### TASK TO COMPLETE:
Each line below must be transcribed exactly, and no picture may appear in the transcription.

### SOURCE RECORDS:
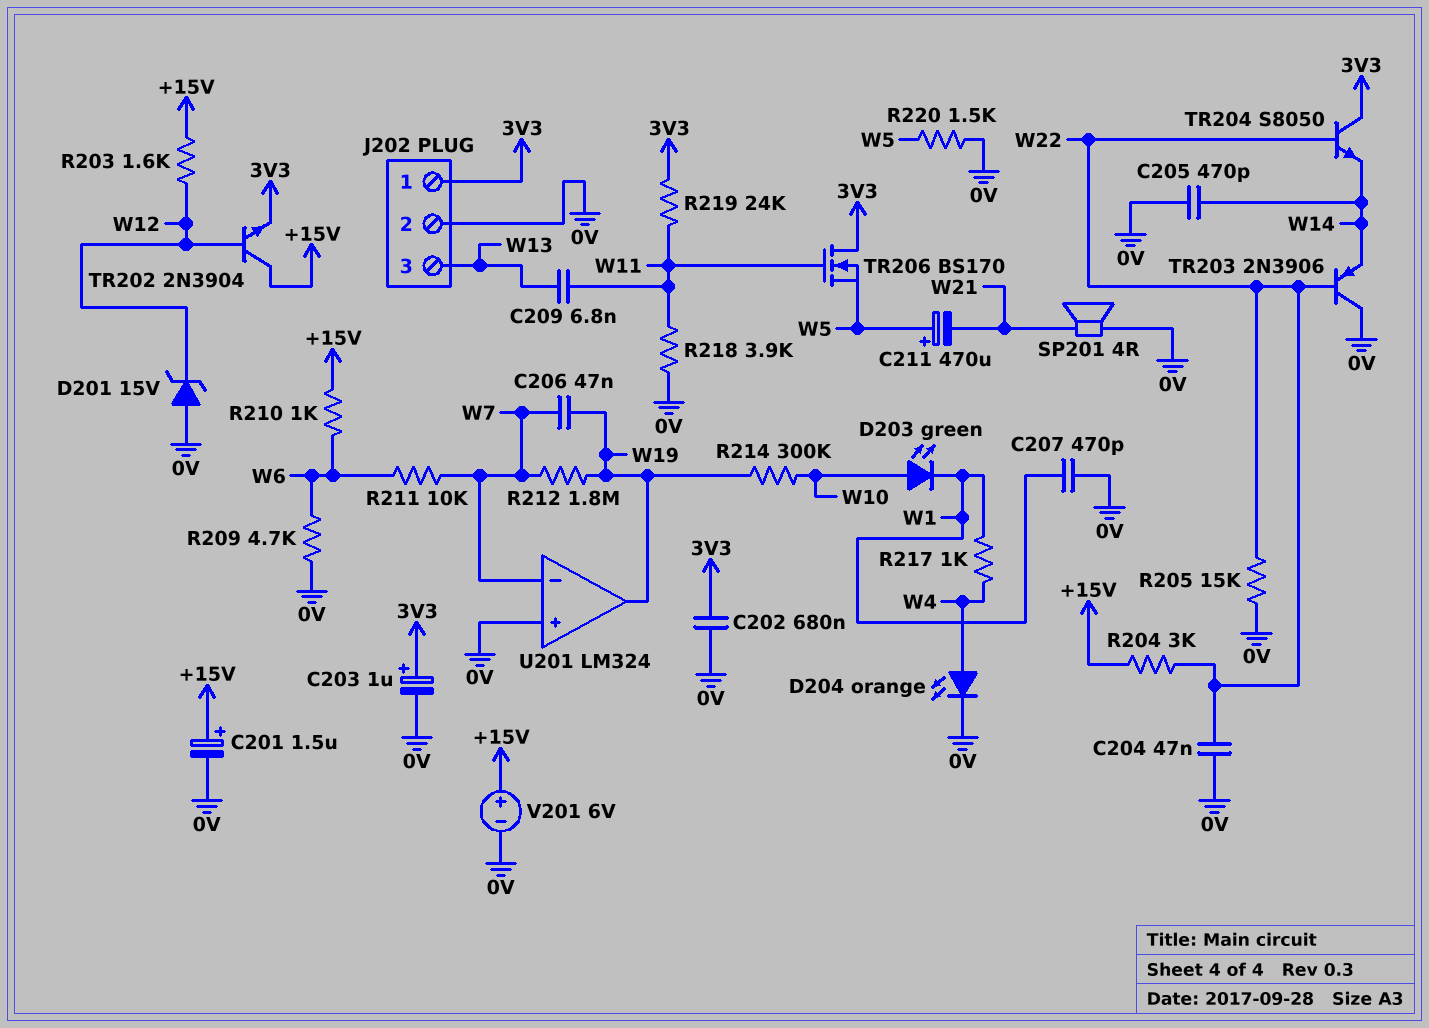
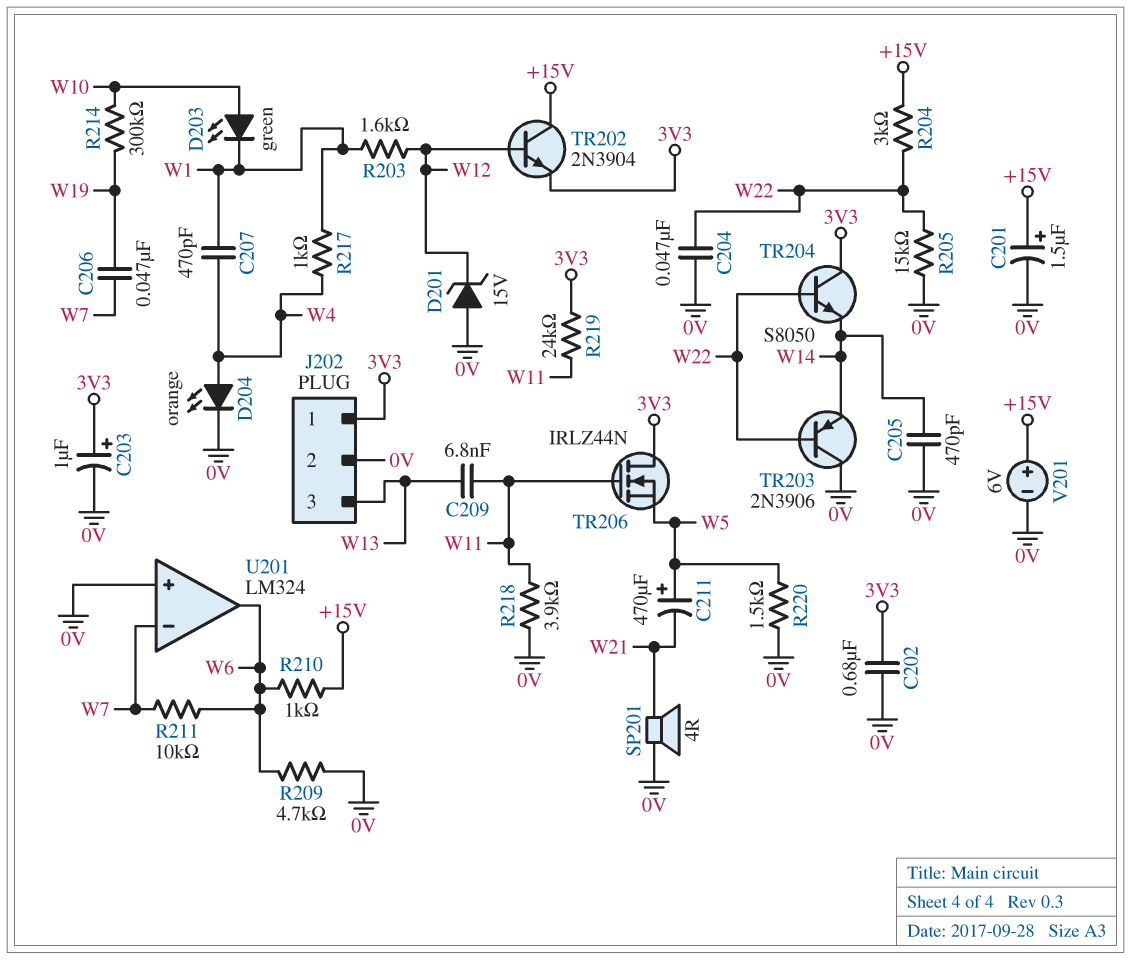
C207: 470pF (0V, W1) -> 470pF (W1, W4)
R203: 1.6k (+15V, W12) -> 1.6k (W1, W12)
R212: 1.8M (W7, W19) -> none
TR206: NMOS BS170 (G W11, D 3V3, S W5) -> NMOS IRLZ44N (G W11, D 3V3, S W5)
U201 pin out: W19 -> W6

### ANSWER:
C207: 470pF (0V, W1) -> 470pF (W1, W4)
R203: 1.6k (+15V, W12) -> 1.6k (W1, W12)
R212: 1.8M (W7, W19) -> none
TR206: NMOS BS170 (G W11, D 3V3, S W5) -> NMOS IRLZ44N (G W11, D 3V3, S W5)
U201 pin out: W19 -> W6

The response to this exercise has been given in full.